**TO-DO ITEM**. Only an exact copy is wanted: the lines from the one holding "(108, 416) = (468, 188): green" through the last line below, minus the pictures.

*** Begin section ***

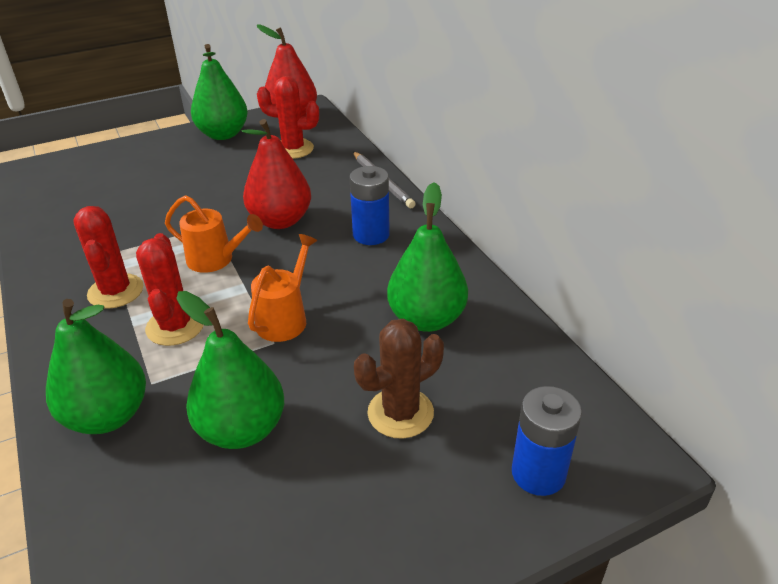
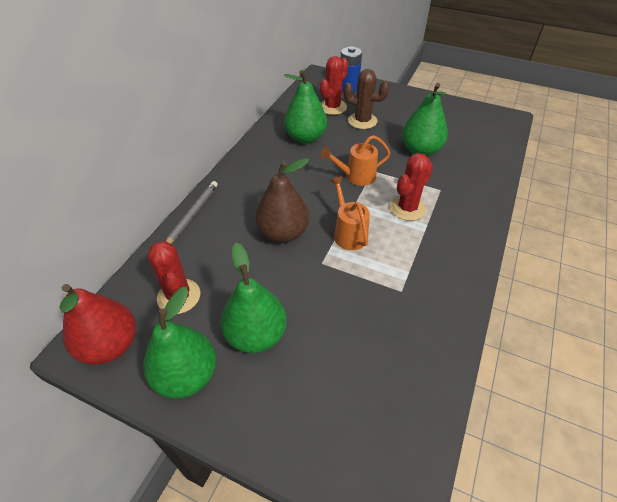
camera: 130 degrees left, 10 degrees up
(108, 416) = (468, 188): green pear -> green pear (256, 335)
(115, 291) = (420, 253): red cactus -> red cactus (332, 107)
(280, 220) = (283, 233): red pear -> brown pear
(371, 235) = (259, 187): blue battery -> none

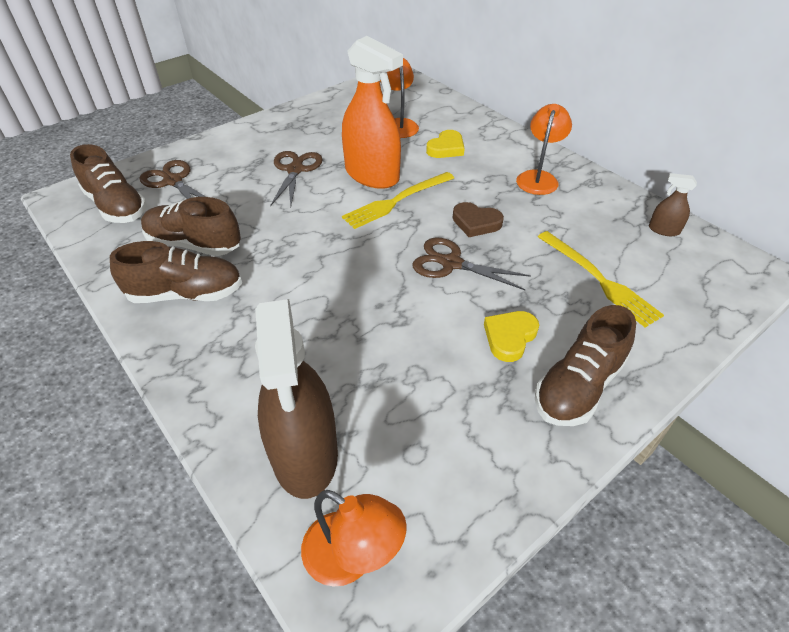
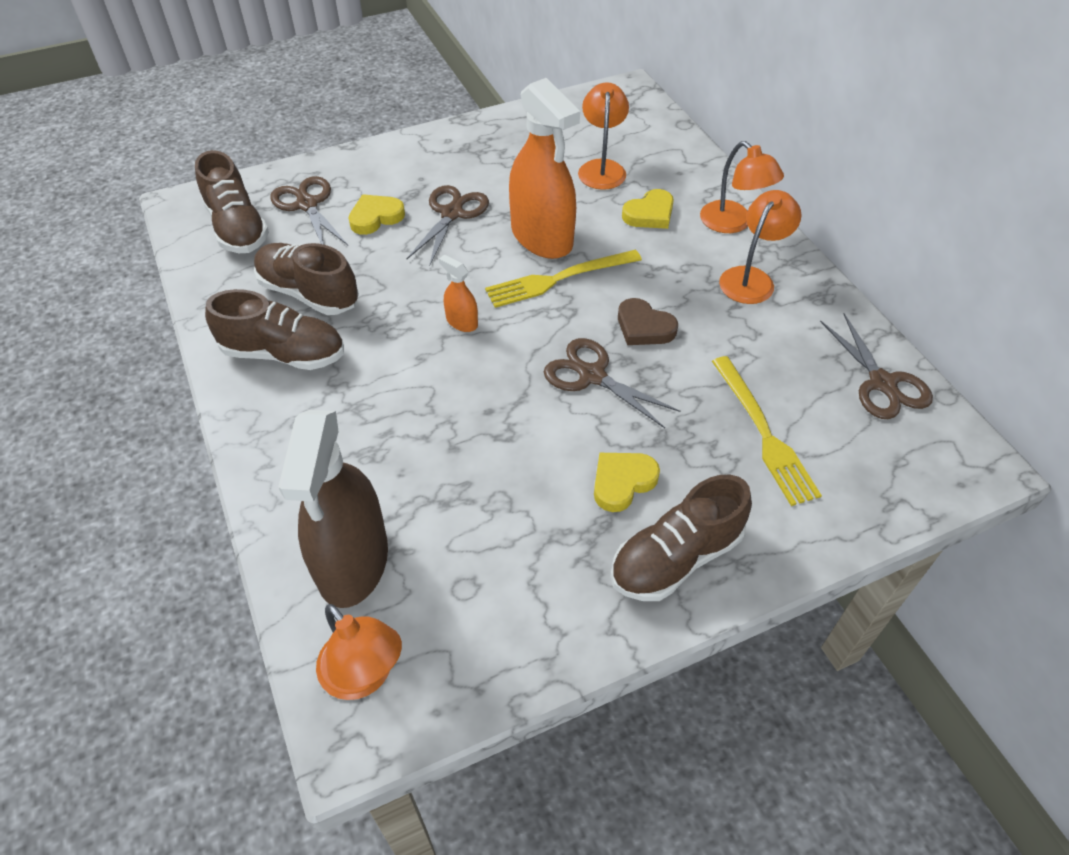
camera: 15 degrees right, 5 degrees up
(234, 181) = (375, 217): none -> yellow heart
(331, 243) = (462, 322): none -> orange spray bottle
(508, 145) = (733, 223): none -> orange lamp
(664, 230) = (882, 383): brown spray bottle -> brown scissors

*** End section ***

**TASK SOLUTION**.
(108, 416) = (468, 188): green pear -> green pear (256, 335)
(115, 291) = (420, 253): red cactus -> red cactus (332, 107)
(280, 220) = (283, 233): red pear -> brown pear
(371, 235) = (259, 187): blue battery -> none

camera: 15 degrees right, 5 degrees up
(234, 181) = (375, 217): none -> yellow heart
(331, 243) = (462, 322): none -> orange spray bottle
(508, 145) = (733, 223): none -> orange lamp
(664, 230) = (882, 383): brown spray bottle -> brown scissors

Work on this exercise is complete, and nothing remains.